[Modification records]
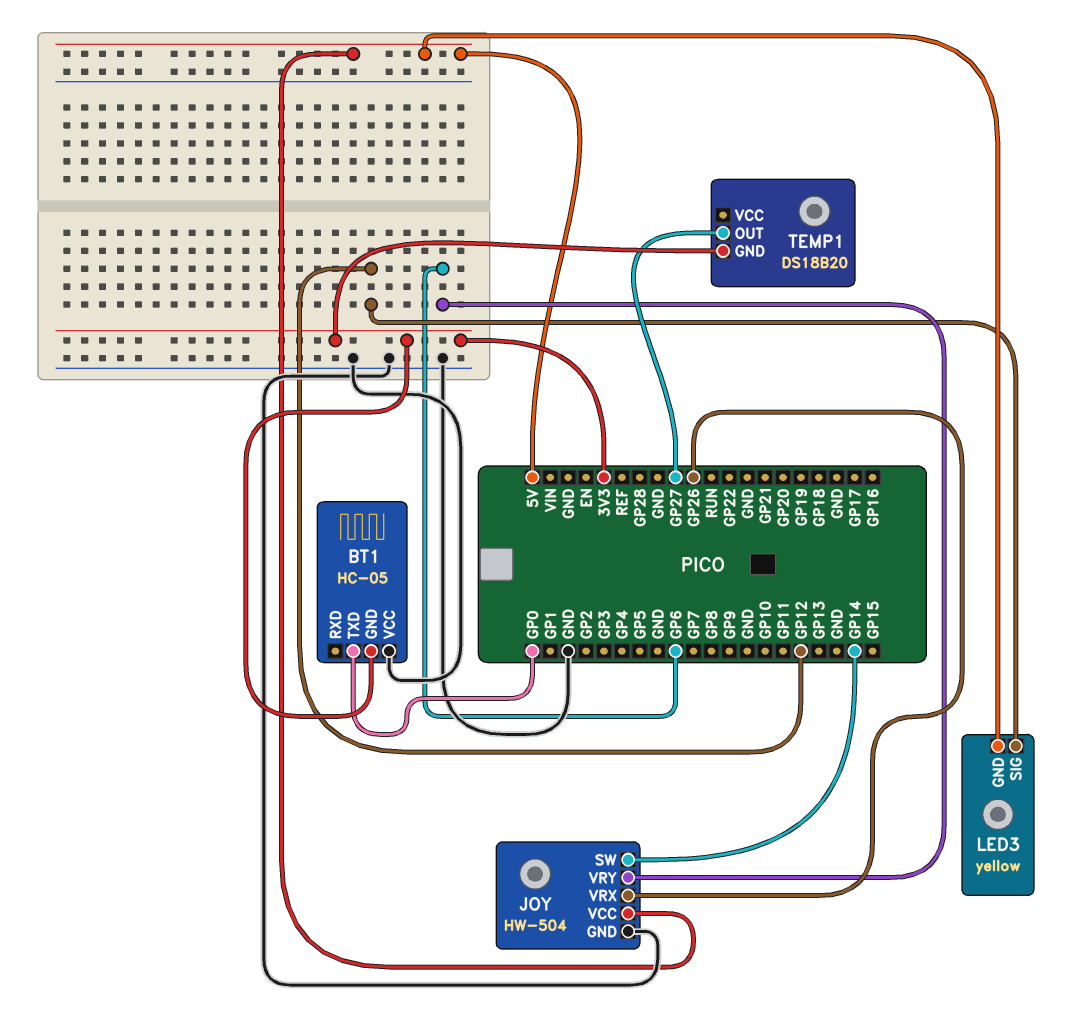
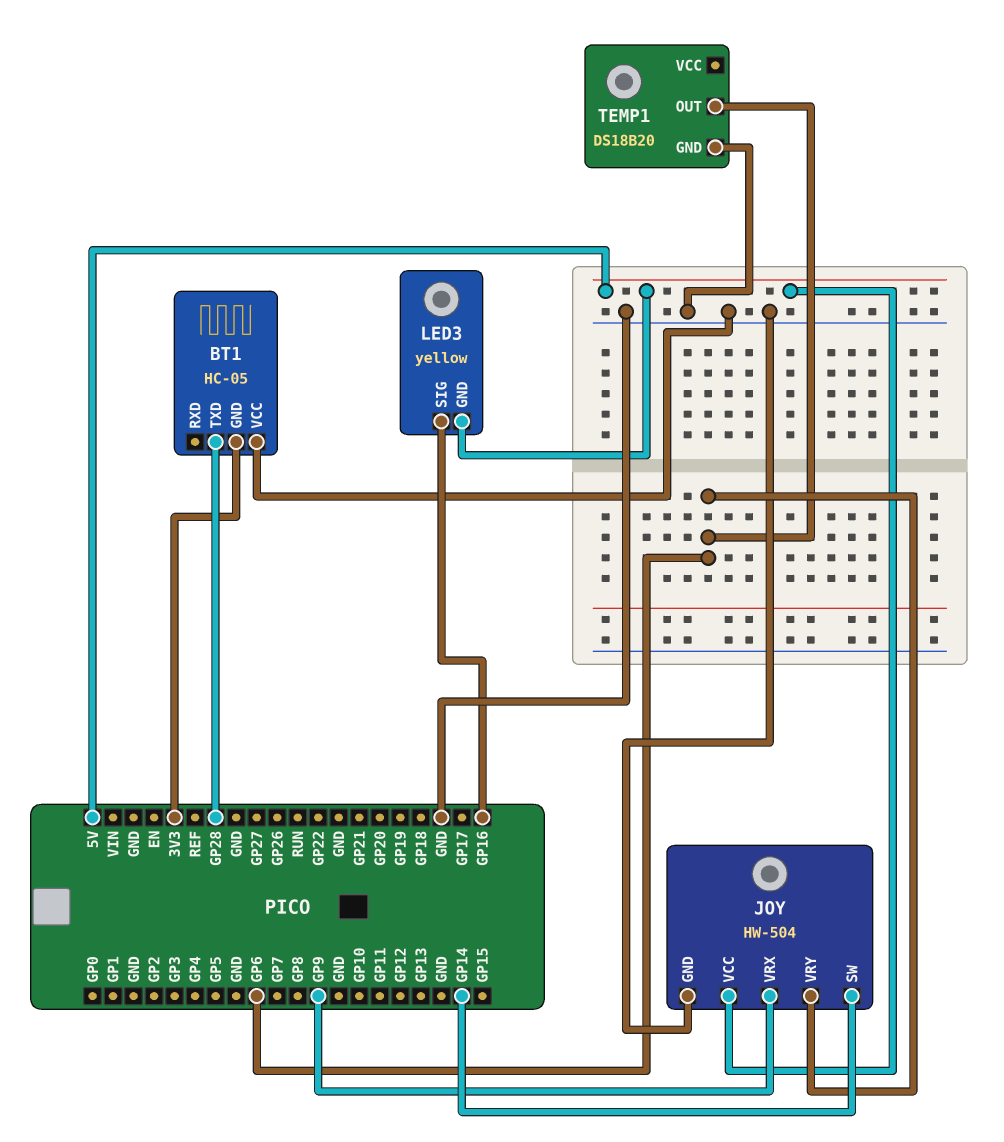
BT1 pin TXD: GP0 -> GP28
JOY pin VRX: GP26 -> GP9
LED3 pin SIG: GP12 -> GP16
TEMP1 pin GND: 3V3 -> GND
TEMP1 pin OUT: GP27 -> GP6

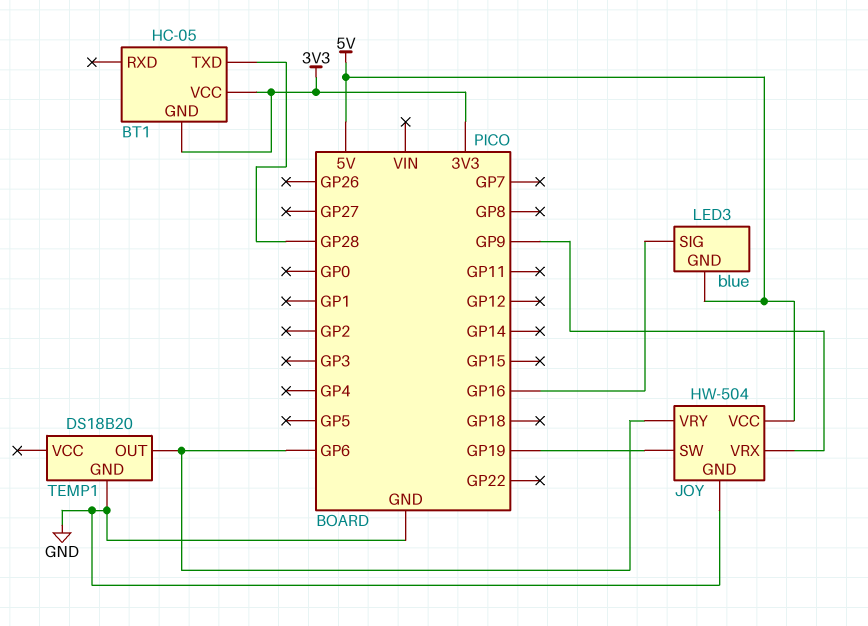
BT1 pin VCC: GND -> 3V3
JOY pin SW: GP14 -> GP19
LED3: yellow -> blue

__REQUIREMENT__:
Could you set down the data exactly as given, minus its pictures?

__EXERCISE SOLUTION__:
BT1 pin TXD: GP0 -> GP28
JOY pin VRX: GP26 -> GP9
LED3 pin SIG: GP12 -> GP16
TEMP1 pin GND: 3V3 -> GND
TEMP1 pin OUT: GP27 -> GP6

BT1 pin VCC: GND -> 3V3
JOY pin SW: GP14 -> GP19
LED3: yellow -> blue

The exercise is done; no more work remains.